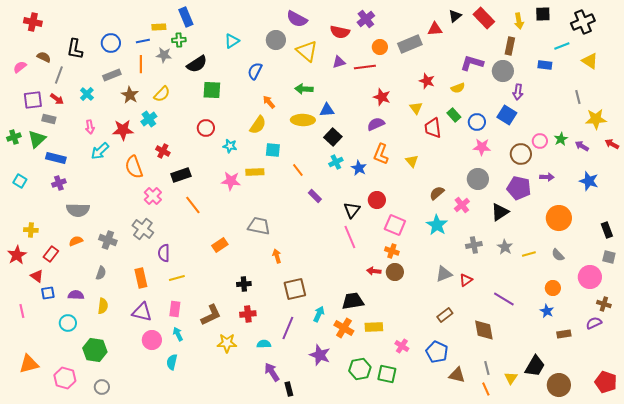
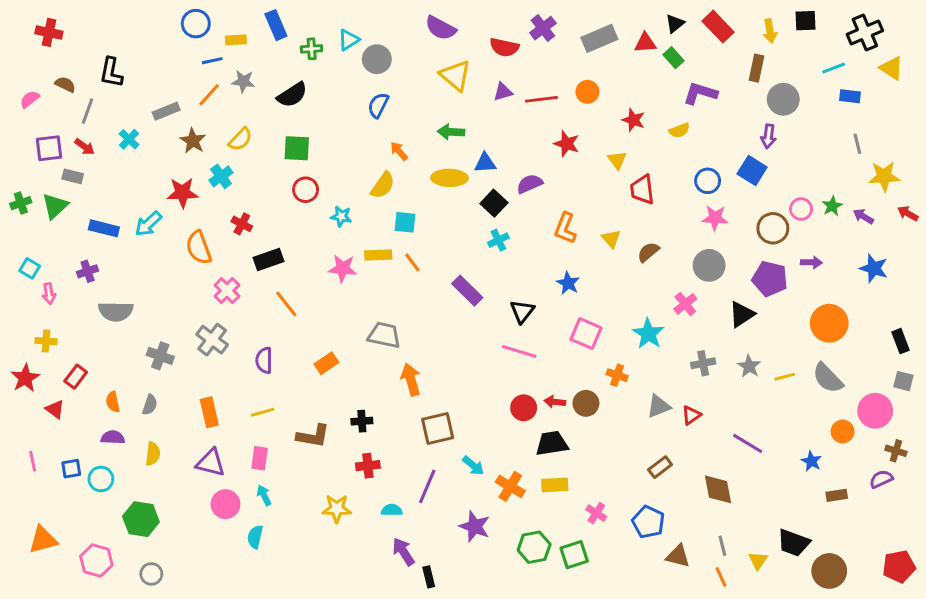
green cross: (179, 40) -> (312, 49), moved
gray circle: (276, 40) -> (377, 59), moved
cyan triangle: (232, 41) -> (349, 40), moved
blue circle: (111, 43) -> (196, 24), moved
gray rectangle: (410, 44) -> (599, 38), moved
orange circle: (380, 47) -> (587, 92), moved
yellow triangle: (590, 61) -> (892, 68), moved
orange line: (141, 64) -> (209, 95), turned 42
blue rectangle: (545, 65) -> (850, 96), moved
gray circle: (503, 71) -> (783, 99), moved
green square: (212, 90) -> (297, 148), moved
green rectangle: (454, 115) -> (673, 58), moved
purple semicircle: (376, 124) -> (530, 184), moved
pink arrow: (90, 127) -> (49, 294), moved
blue rectangle: (56, 158) -> (104, 228), moved
blue star: (359, 168) -> (568, 283), moved
orange line: (298, 170) -> (412, 262), moved
brown semicircle: (437, 193) -> (648, 252), moved
purple rectangle: (315, 196) -> (467, 291), size x1.5
red circle: (377, 200) -> (524, 408), moved
pink line: (350, 237) -> (519, 351), turned -50
orange semicircle: (76, 241) -> (113, 402), moved, turned -80
orange cross: (392, 251) -> (617, 375), moved
purple semicircle: (164, 253) -> (264, 360), moved
gray semicircle: (558, 255) -> (828, 378), size x1.6
orange arrow: (277, 256) -> (411, 380), size x1.5
orange circle: (553, 288) -> (843, 432), moved
blue square: (48, 293) -> (71, 469), moved
black trapezoid: (353, 301) -> (552, 443), moved
cyan arrow: (319, 314) -> (473, 466), turned 105
brown L-shape: (211, 315) -> (313, 436), moved, turned 35
black trapezoid: (535, 366) -> (794, 543), turned 80
green square: (387, 374) -> (574, 555), turned -30
red pentagon: (606, 382) -> (899, 567), turned -30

__Task instructions__:
From the line that has "orange line: (298, 170) -> (412, 262), moved" through the line that has "orange cross: (392, 251) -> (617, 375), moved", copy every line exactly as it appears above, and leave out all others.

__Exercise answer__:
orange line: (298, 170) -> (412, 262), moved
brown semicircle: (437, 193) -> (648, 252), moved
purple rectangle: (315, 196) -> (467, 291), size x1.5
red circle: (377, 200) -> (524, 408), moved
pink line: (350, 237) -> (519, 351), turned -50
orange semicircle: (76, 241) -> (113, 402), moved, turned -80
orange cross: (392, 251) -> (617, 375), moved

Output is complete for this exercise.